* Task to carry out *
Each line containing the string "none" should be copied out of the entries.

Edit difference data

--- START ---

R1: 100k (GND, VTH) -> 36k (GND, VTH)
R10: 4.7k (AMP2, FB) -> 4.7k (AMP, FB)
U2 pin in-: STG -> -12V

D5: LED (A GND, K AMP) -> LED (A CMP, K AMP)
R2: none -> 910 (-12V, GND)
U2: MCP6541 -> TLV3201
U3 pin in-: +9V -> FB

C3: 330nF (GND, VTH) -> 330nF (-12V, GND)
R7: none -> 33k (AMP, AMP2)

--- END ---
--- START ---

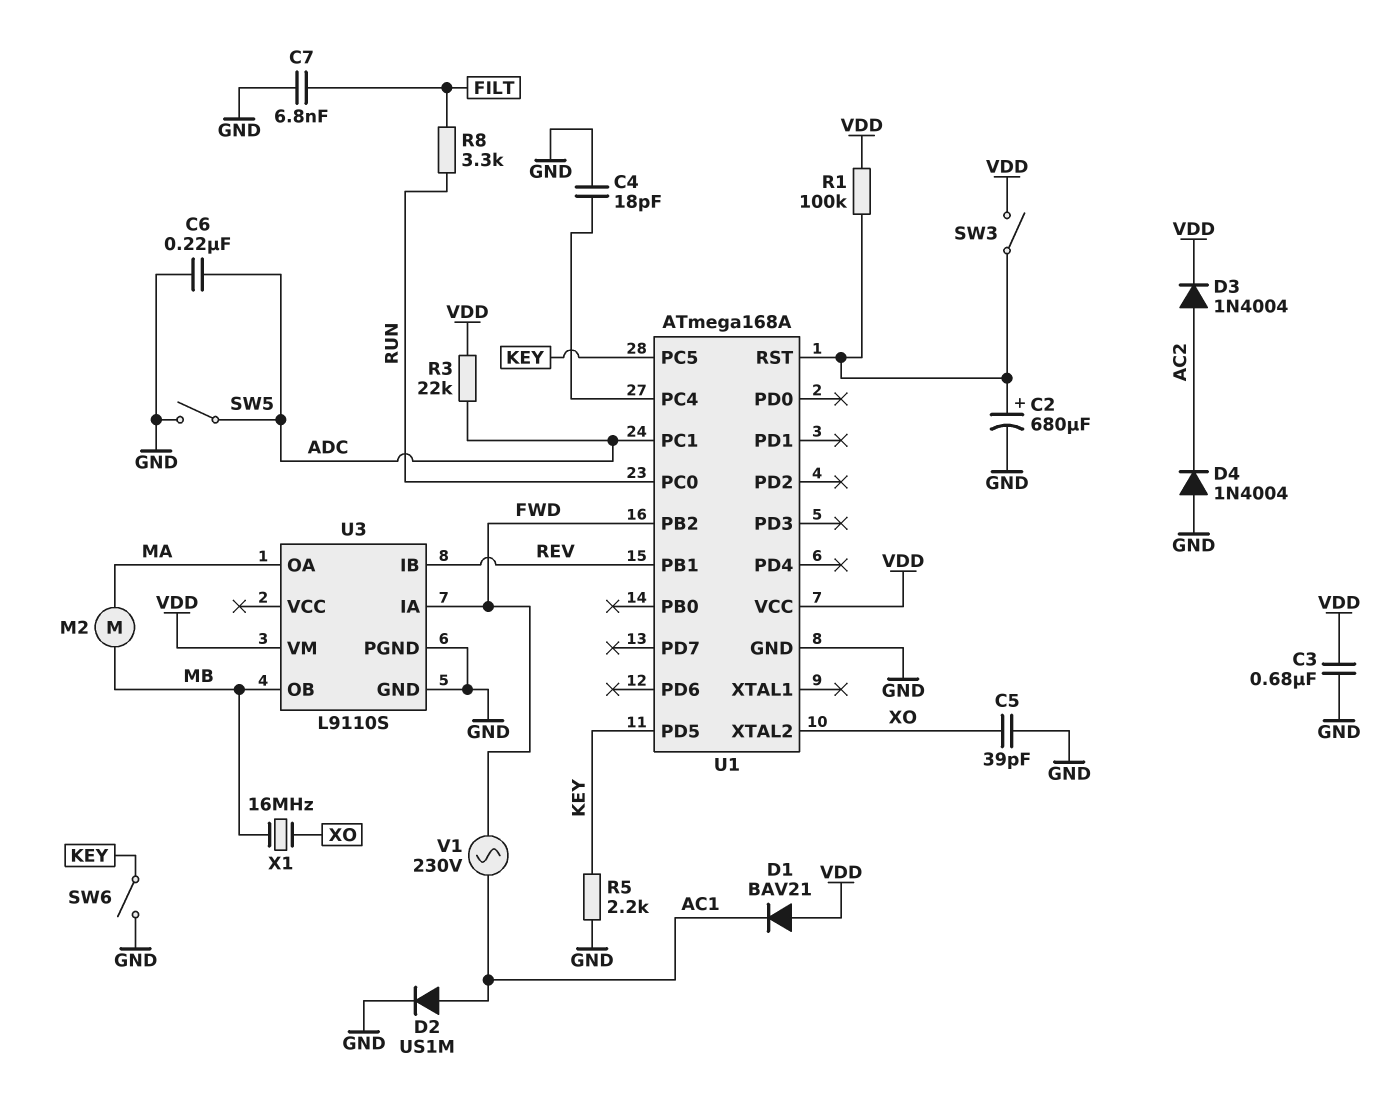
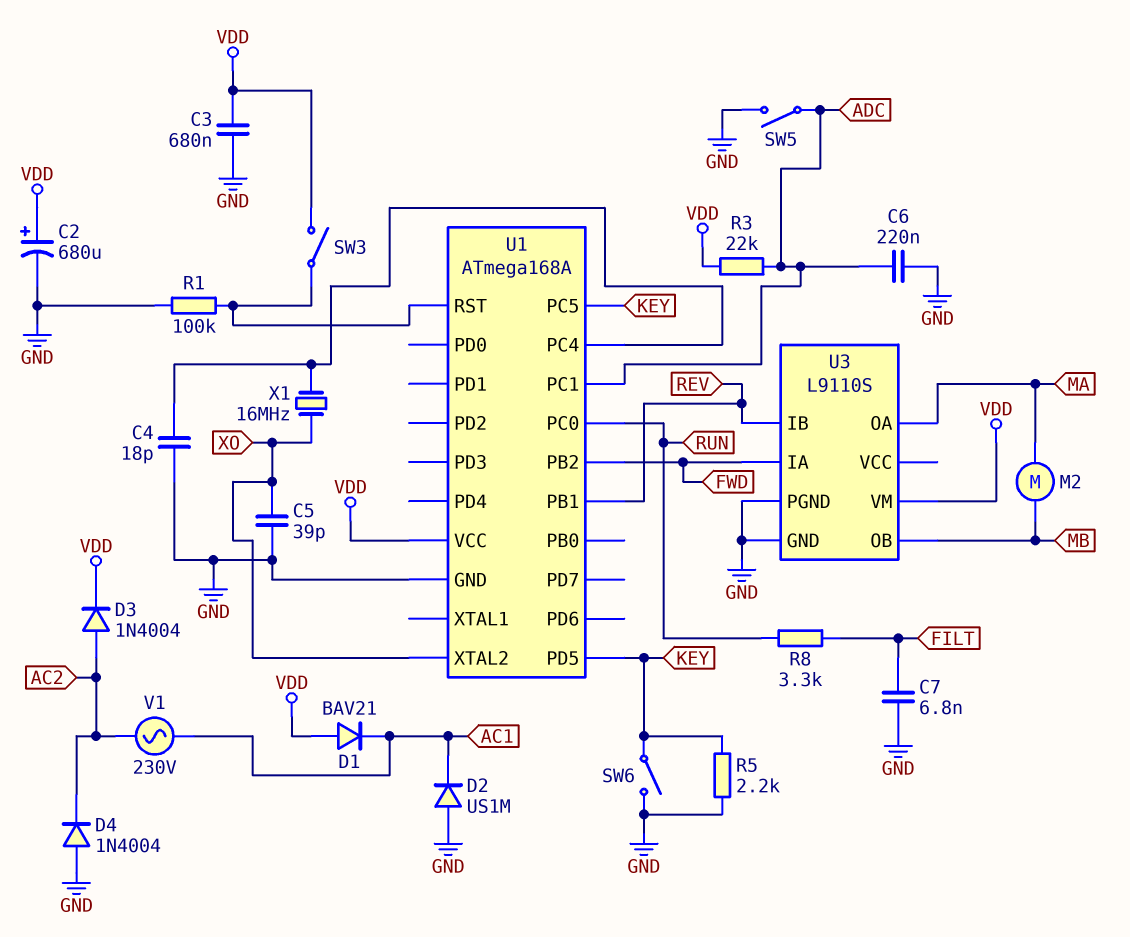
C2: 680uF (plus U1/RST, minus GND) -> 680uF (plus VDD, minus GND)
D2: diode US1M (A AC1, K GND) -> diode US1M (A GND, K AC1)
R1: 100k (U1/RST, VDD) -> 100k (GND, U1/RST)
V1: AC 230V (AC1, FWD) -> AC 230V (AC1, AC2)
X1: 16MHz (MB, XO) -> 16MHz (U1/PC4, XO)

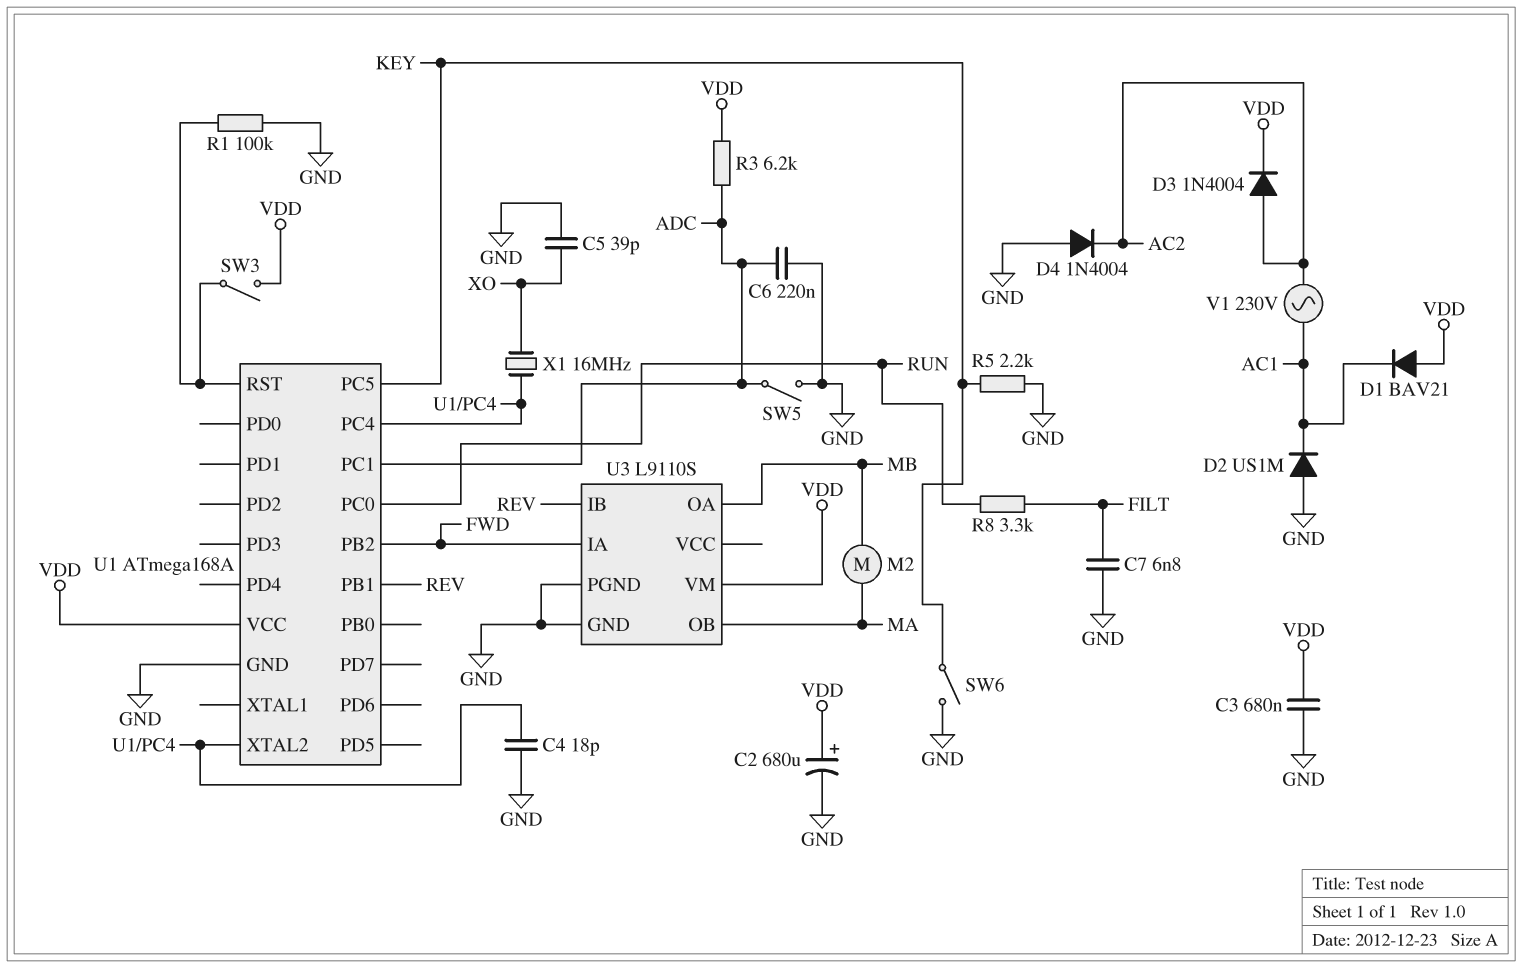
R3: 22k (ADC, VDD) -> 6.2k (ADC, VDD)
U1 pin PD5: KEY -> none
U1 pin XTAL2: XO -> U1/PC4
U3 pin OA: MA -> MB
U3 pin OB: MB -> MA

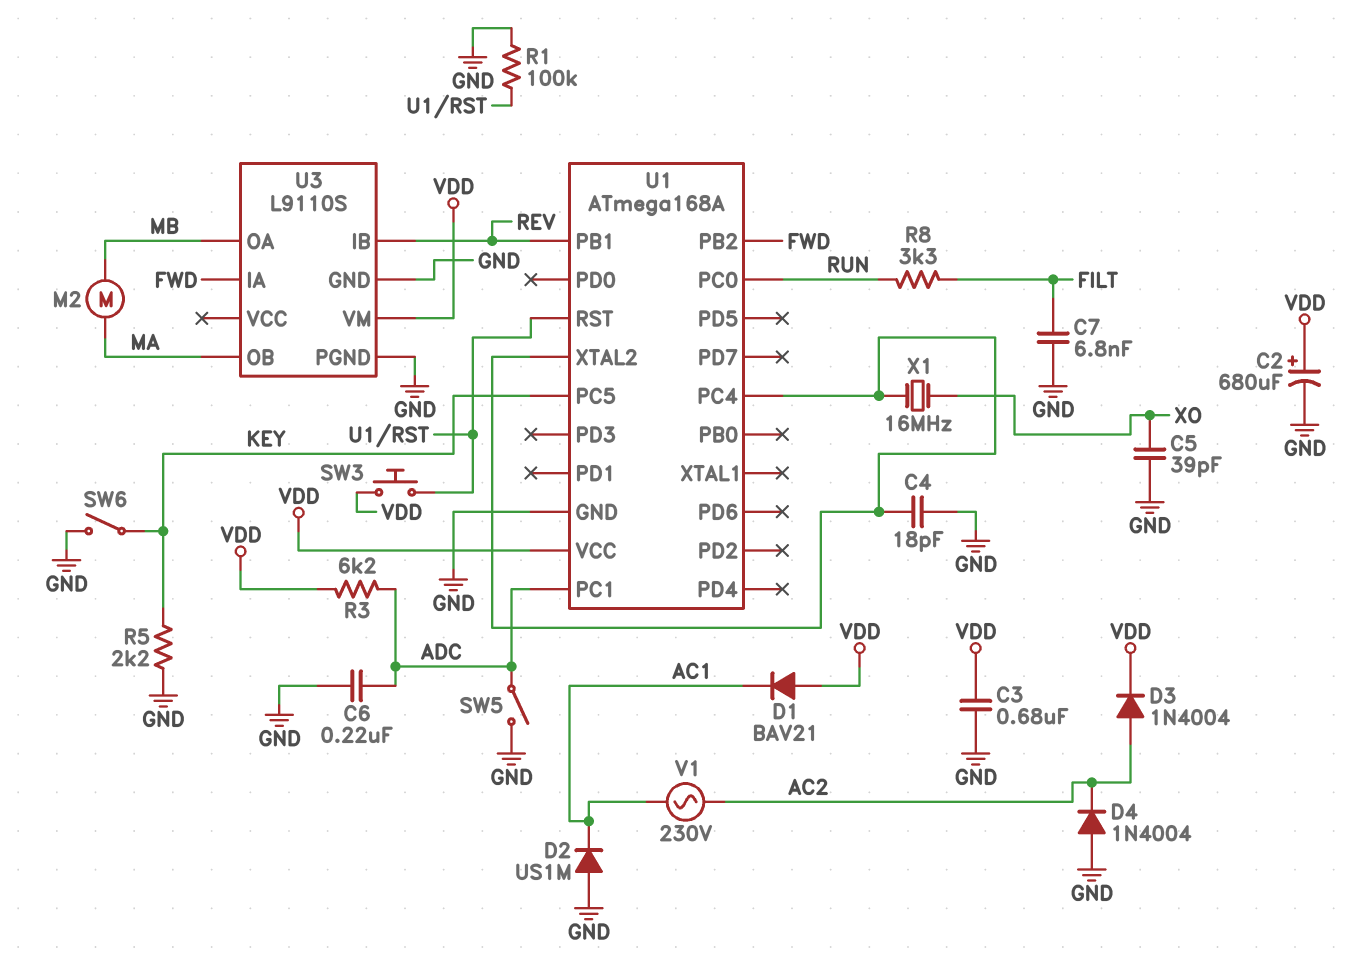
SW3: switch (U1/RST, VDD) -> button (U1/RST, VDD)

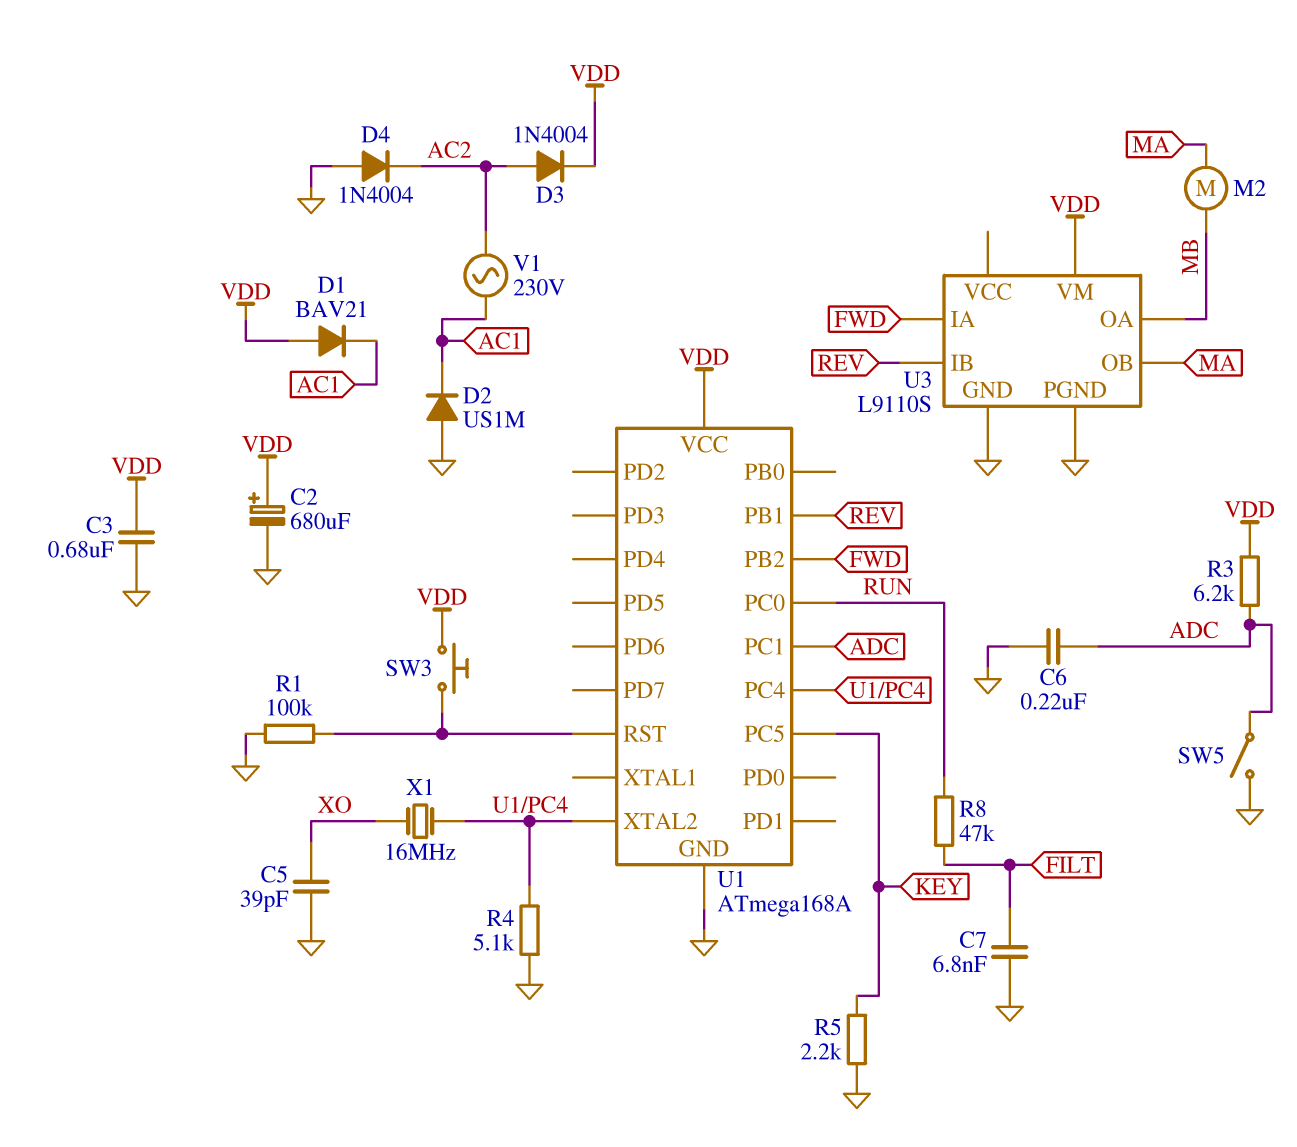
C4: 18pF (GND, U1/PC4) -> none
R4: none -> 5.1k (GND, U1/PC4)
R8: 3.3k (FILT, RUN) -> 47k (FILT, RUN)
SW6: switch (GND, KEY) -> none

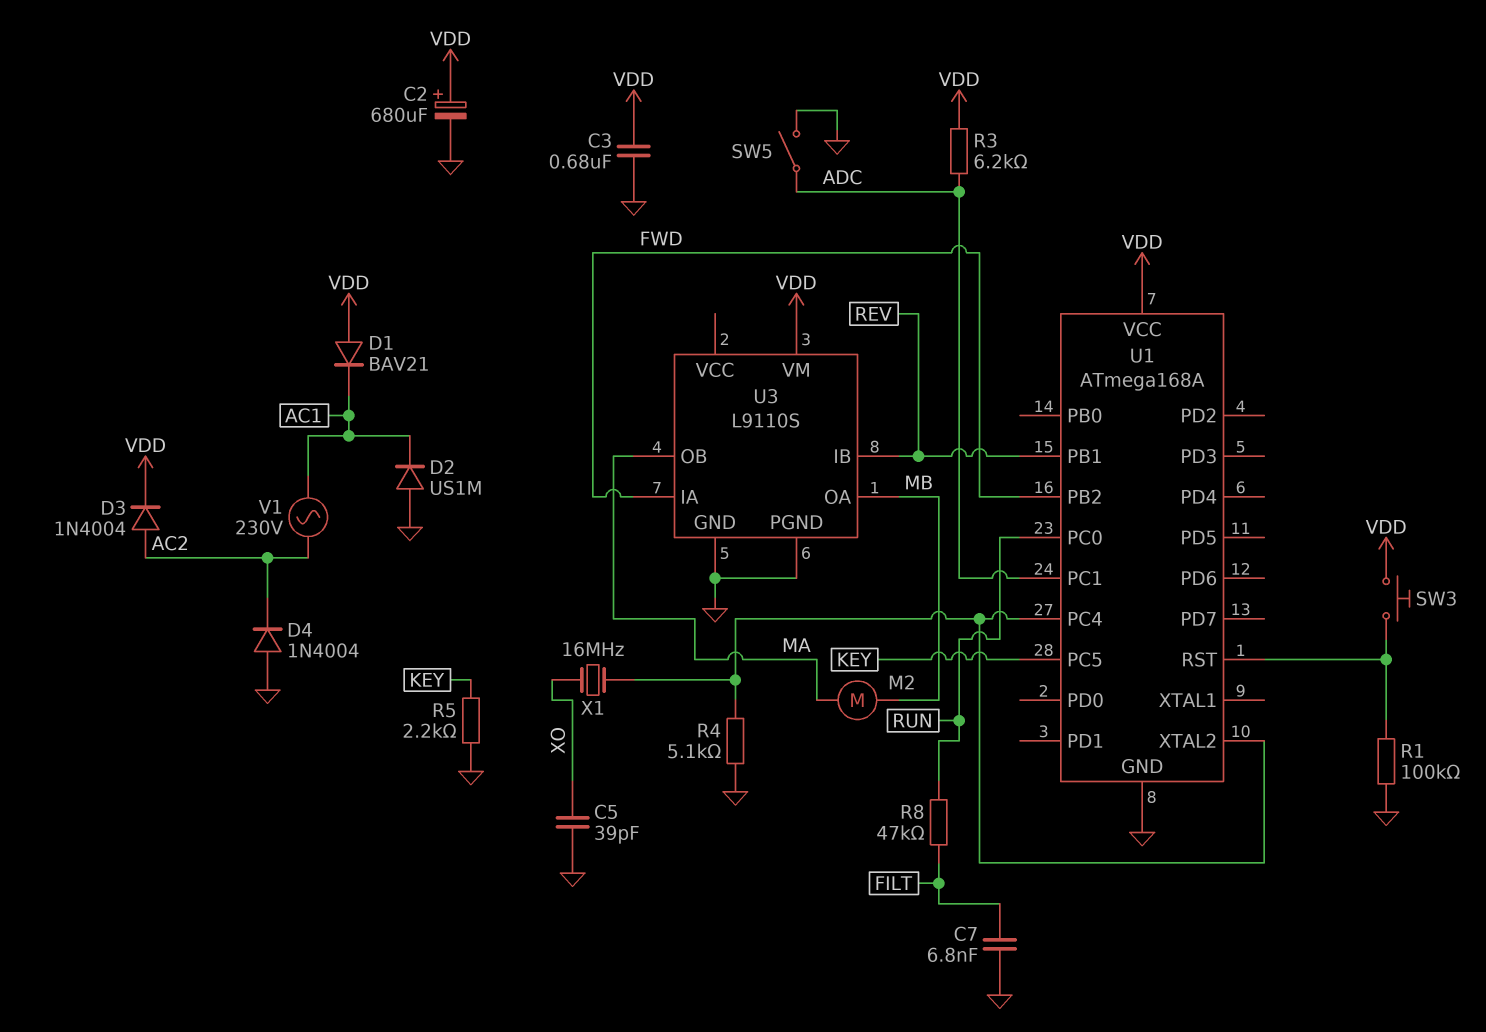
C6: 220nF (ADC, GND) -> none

--- END ---

* Worked solution *
R2: none -> 910 (-12V, GND)
R7: none -> 33k (AMP, AMP2)
U1 pin PD5: KEY -> none
C4: 18pF (GND, U1/PC4) -> none
R4: none -> 5.1k (GND, U1/PC4)
SW6: switch (GND, KEY) -> none
C6: 220nF (ADC, GND) -> none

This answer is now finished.